__Dataset records__.
********
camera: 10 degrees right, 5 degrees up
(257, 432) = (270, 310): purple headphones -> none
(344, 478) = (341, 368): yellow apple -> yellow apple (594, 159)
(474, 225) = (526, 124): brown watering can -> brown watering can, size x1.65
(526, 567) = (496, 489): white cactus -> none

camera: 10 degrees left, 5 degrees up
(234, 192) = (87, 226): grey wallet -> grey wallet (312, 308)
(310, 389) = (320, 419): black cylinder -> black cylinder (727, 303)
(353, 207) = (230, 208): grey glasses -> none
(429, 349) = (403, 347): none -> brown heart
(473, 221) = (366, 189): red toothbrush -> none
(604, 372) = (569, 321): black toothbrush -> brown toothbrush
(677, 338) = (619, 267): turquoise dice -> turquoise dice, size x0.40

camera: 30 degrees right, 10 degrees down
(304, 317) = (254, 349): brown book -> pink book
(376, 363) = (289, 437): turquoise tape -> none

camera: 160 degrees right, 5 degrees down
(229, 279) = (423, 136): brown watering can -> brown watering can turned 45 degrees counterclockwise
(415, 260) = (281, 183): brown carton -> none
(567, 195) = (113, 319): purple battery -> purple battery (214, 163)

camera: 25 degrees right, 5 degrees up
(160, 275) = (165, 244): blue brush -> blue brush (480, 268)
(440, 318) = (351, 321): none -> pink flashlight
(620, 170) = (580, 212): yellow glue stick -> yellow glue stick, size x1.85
********
__What to do__.
Scan the listing above for the word "none" and copy every line that holds it.

__Result of the task__.
(257, 432) = (270, 310): purple headphones -> none
(526, 567) = (496, 489): white cactus -> none
(353, 207) = (230, 208): grey glasses -> none
(429, 349) = (403, 347): none -> brown heart
(473, 221) = (366, 189): red toothbrush -> none
(376, 363) = (289, 437): turquoise tape -> none
(415, 260) = (281, 183): brown carton -> none
(440, 318) = (351, 321): none -> pink flashlight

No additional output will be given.